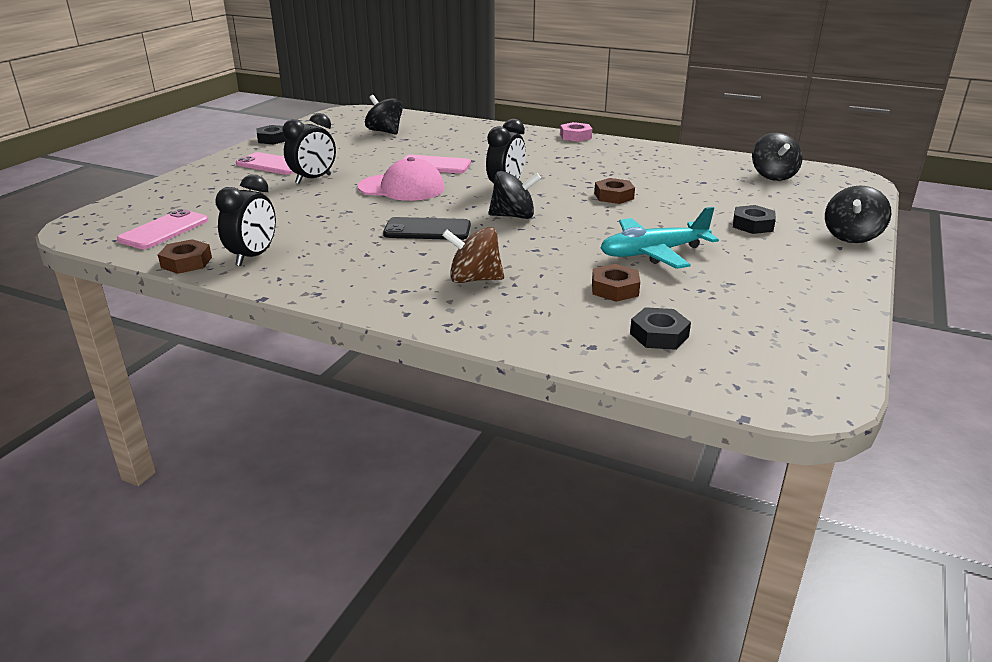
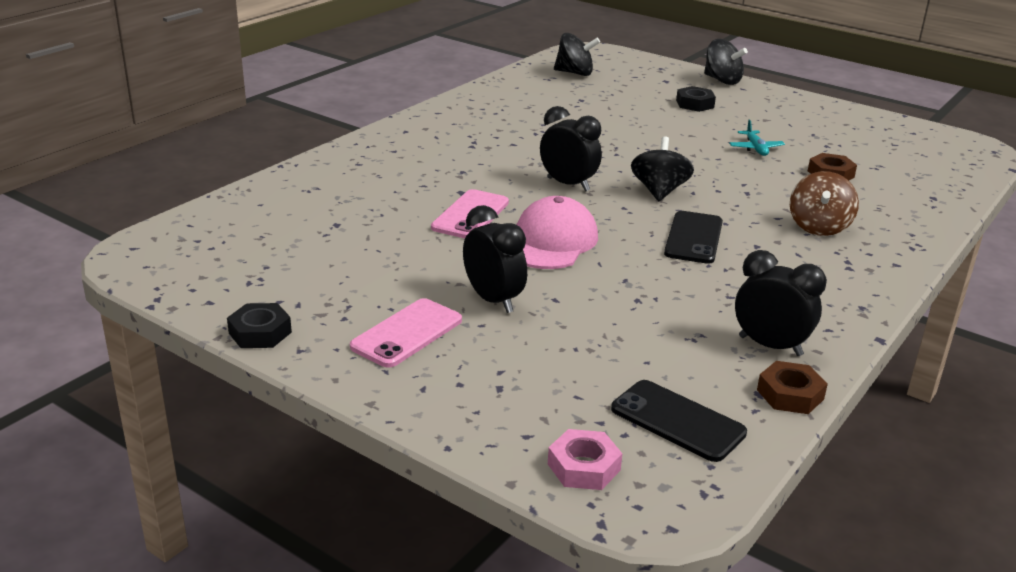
camera: 80 degrees left, 0 degrees up
(164, 230) = (677, 421): pink phone -> black phone
(385, 132) = (289, 236): black spinning top -> none
(575, 136) = (398, 126): pink nut -> pink nut (584, 467)
(614, 196) = (611, 140): brown nut -> none
(653, 253) = (756, 148): turquoise plane -> turquoise plane, size x0.52
(659, 335) = (908, 172): black nut -> none

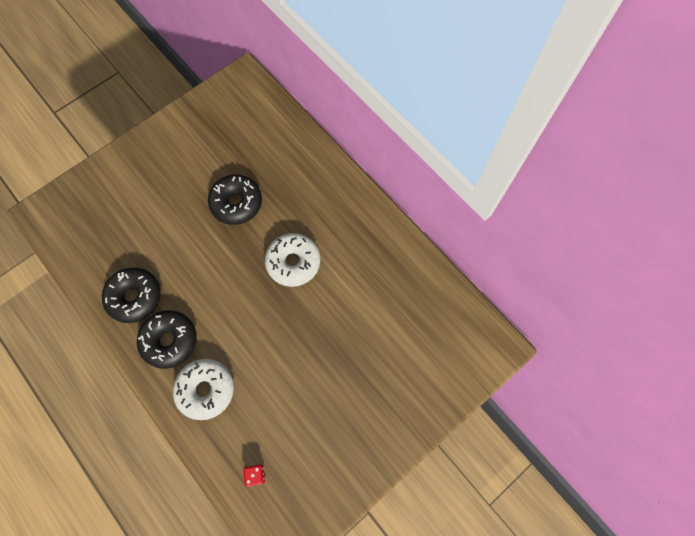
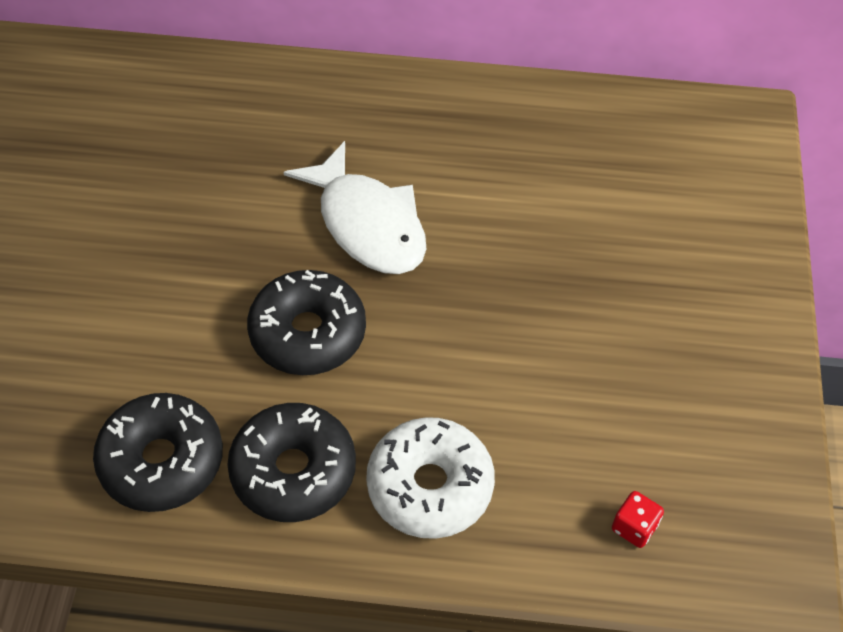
camera: 45 degrees left, 15 degrees down
(236, 203) = (189, 214): black donut -> black donut (308, 333)
(293, 262) = (367, 224): white donut -> white fish

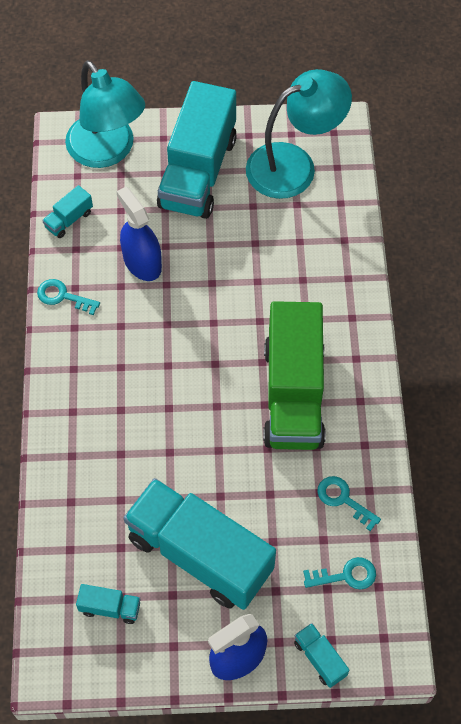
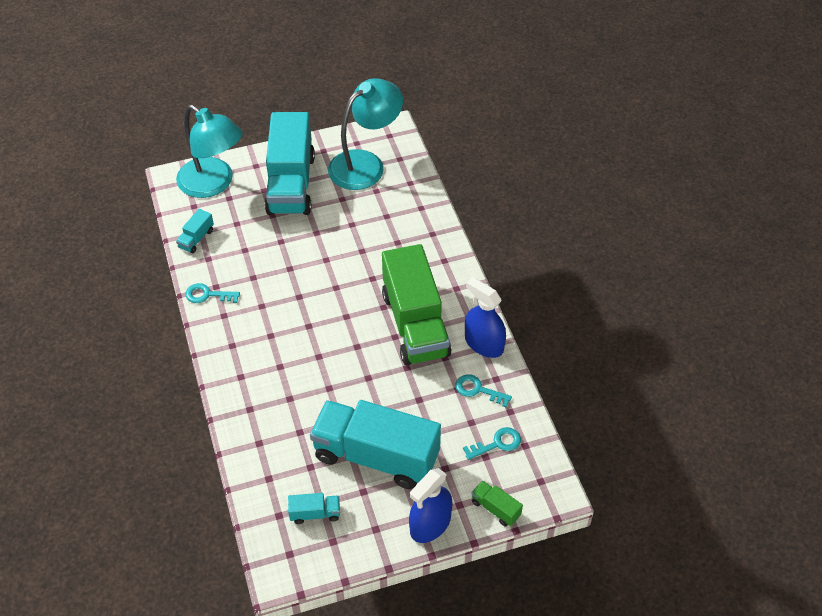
camera: 15 degrees left, 10 degrees down
(142, 262) = (265, 257): blue spray bottle -> blue spray bottle (484, 344)
(320, 659) = (495, 508): turquoise truck -> green truck

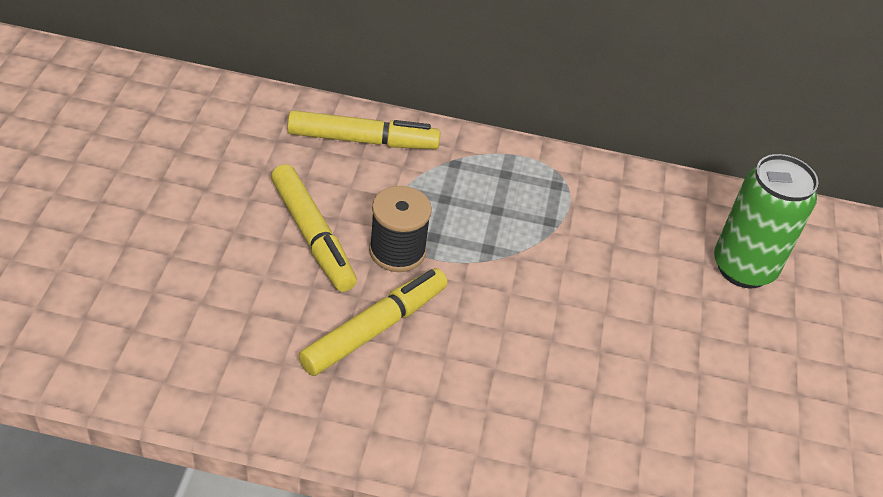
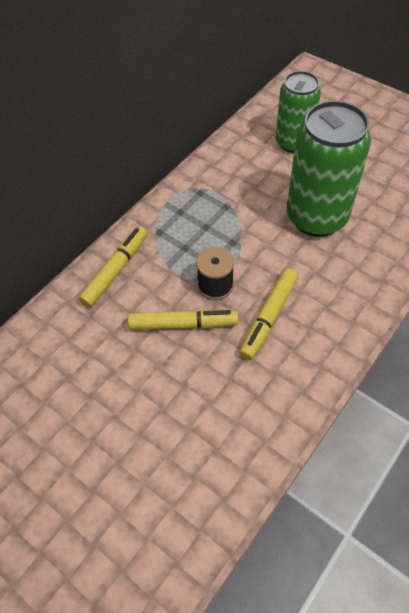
camera: 55 degrees left, 10 degrees up
(375, 329) = (268, 317): yellow marker -> yellow marker turned 135 degrees counterclockwise
(604, 340) = (316, 218): none -> green can

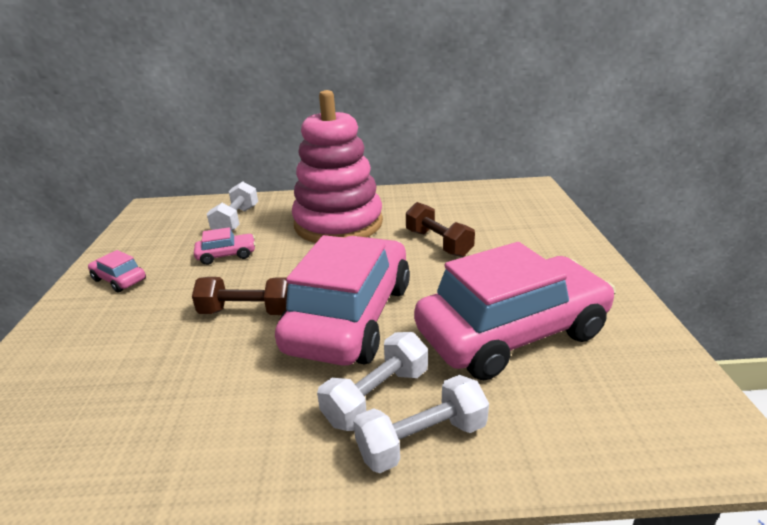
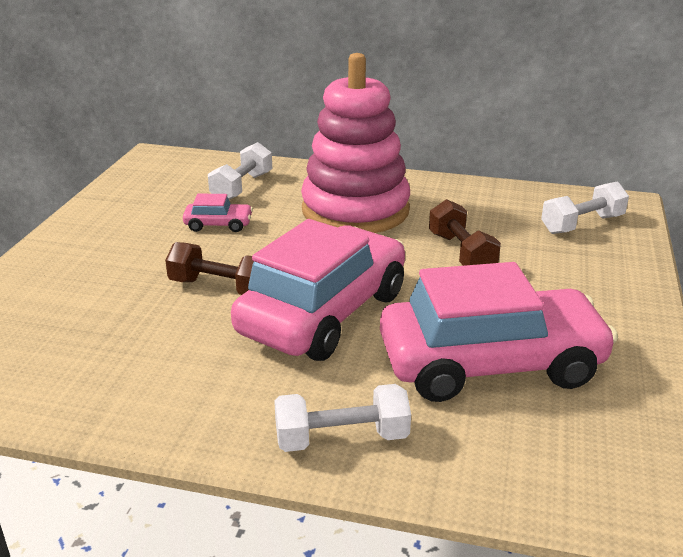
camera: 15 degrees right, 0 degrees up
(119, 280) = (103, 231): pink car -> none
(376, 396) = (316, 392): white dumbbell -> white dumbbell (582, 224)

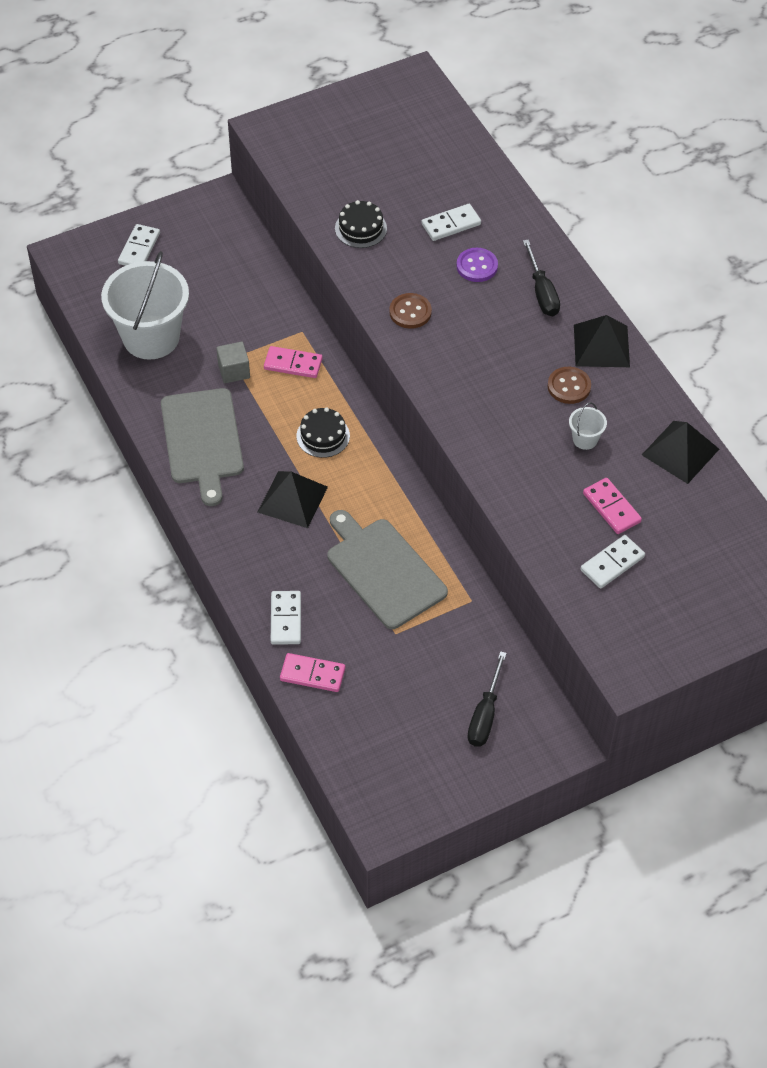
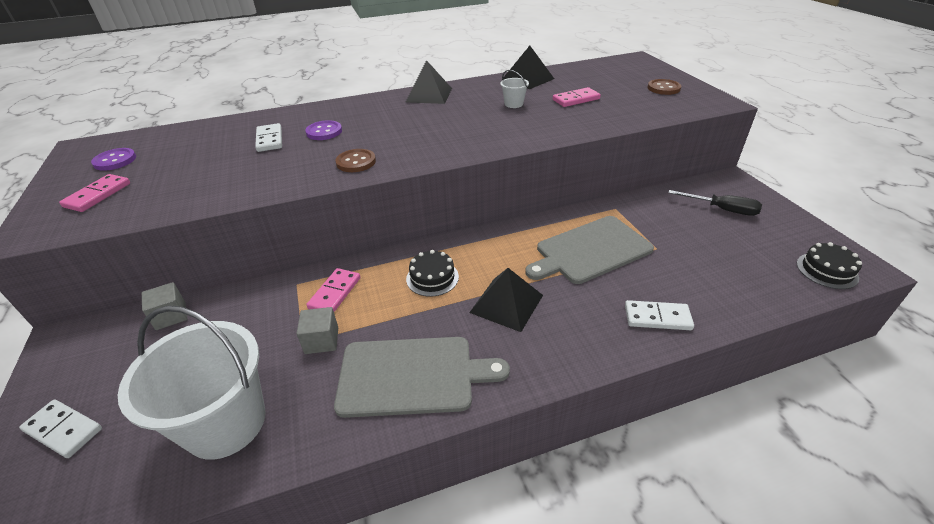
camera: 80 degrees left, 15 degrees down
(252, 257) = (171, 316): none -> grey cube
(312, 674) = (718, 302): pink domino -> pink domino (98, 195)
(360, 228) = (235, 181): black cake -> black cake (827, 270)
(389, 119) = (115, 161): none -> purple button
(542, 292) = (367, 110): black screwdriver -> none
(569, 386) = (463, 106): brown button -> brown button (663, 88)
(612, 563) = (625, 102): white domino -> none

================

- WORK REQUIRED -
Wherever the string "domino" appears in the entries, copy that line.

- RESPONSE TO THIS TASK -
(312, 674) = (718, 302): pink domino -> pink domino (98, 195)
(612, 563) = (625, 102): white domino -> none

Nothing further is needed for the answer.